Which lines in the data below contain the string "glue"? Show each one.

Given data:
***
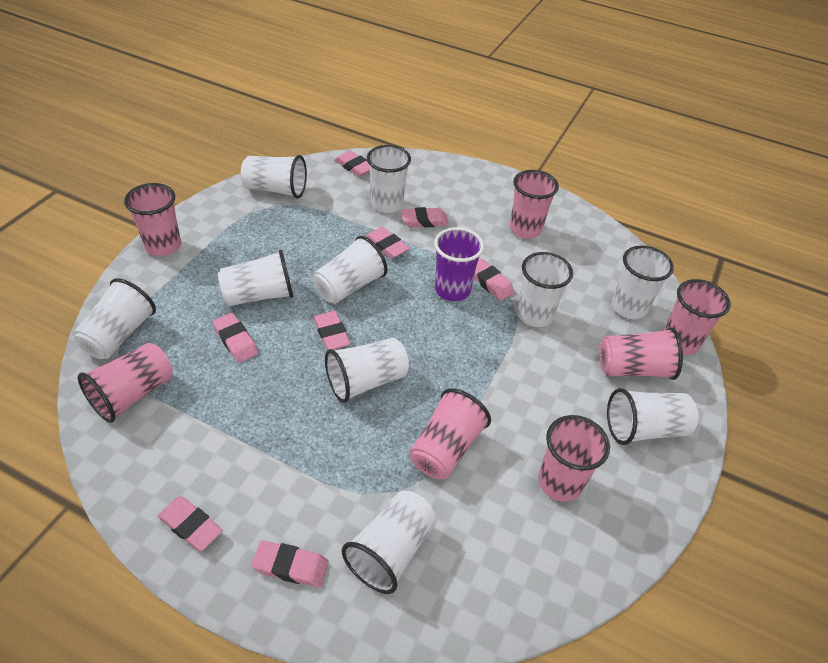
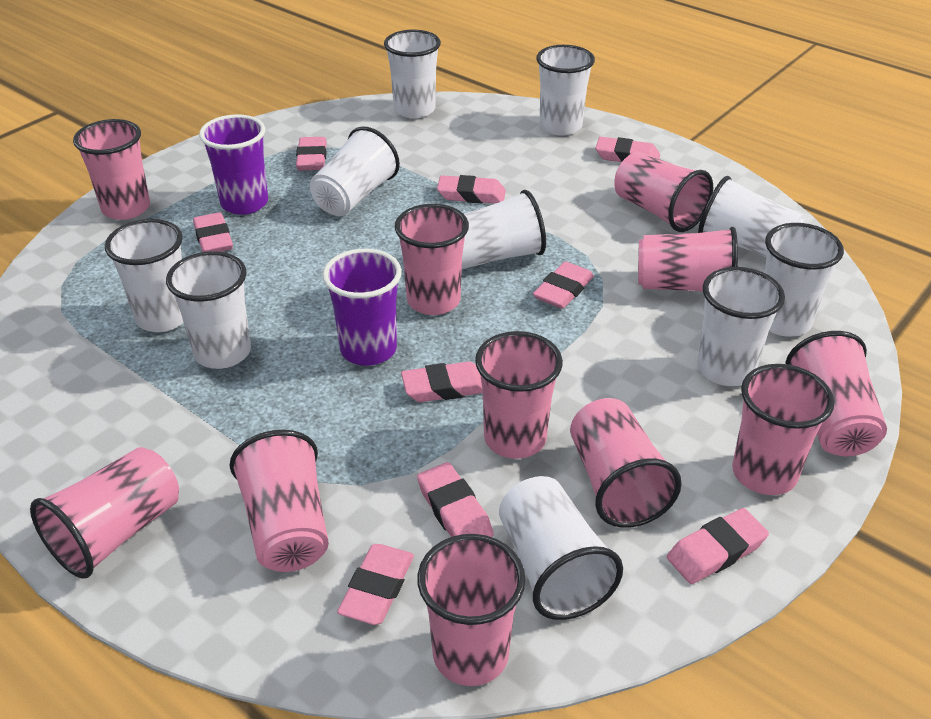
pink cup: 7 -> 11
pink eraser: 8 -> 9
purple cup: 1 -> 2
***
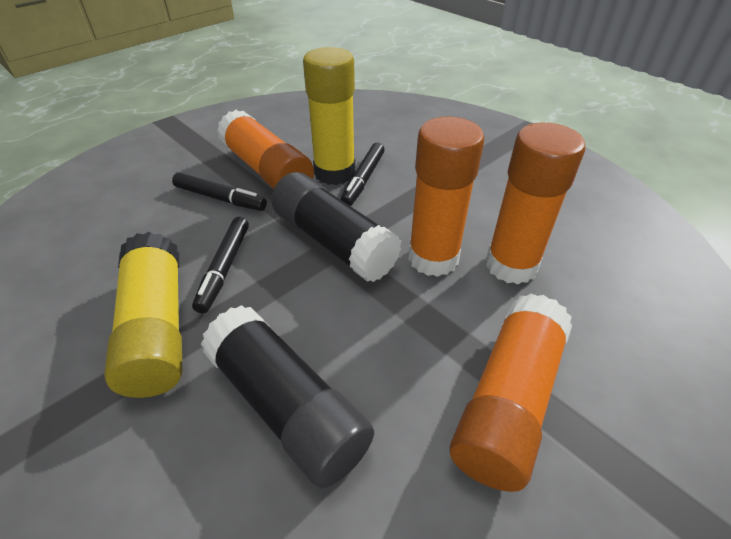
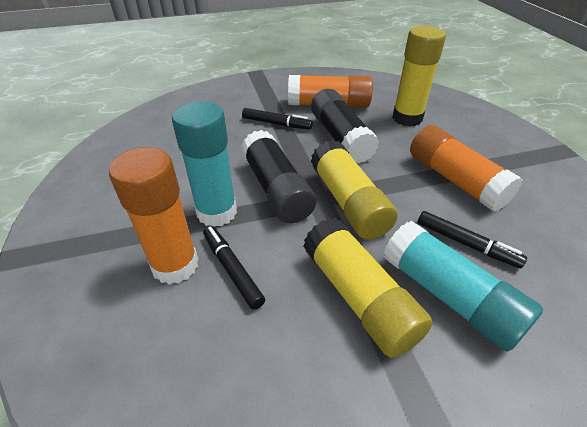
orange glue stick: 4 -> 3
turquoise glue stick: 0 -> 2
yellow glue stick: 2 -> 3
***
Output for this task:
orange glue stick: 4 -> 3
turquoise glue stick: 0 -> 2
yellow glue stick: 2 -> 3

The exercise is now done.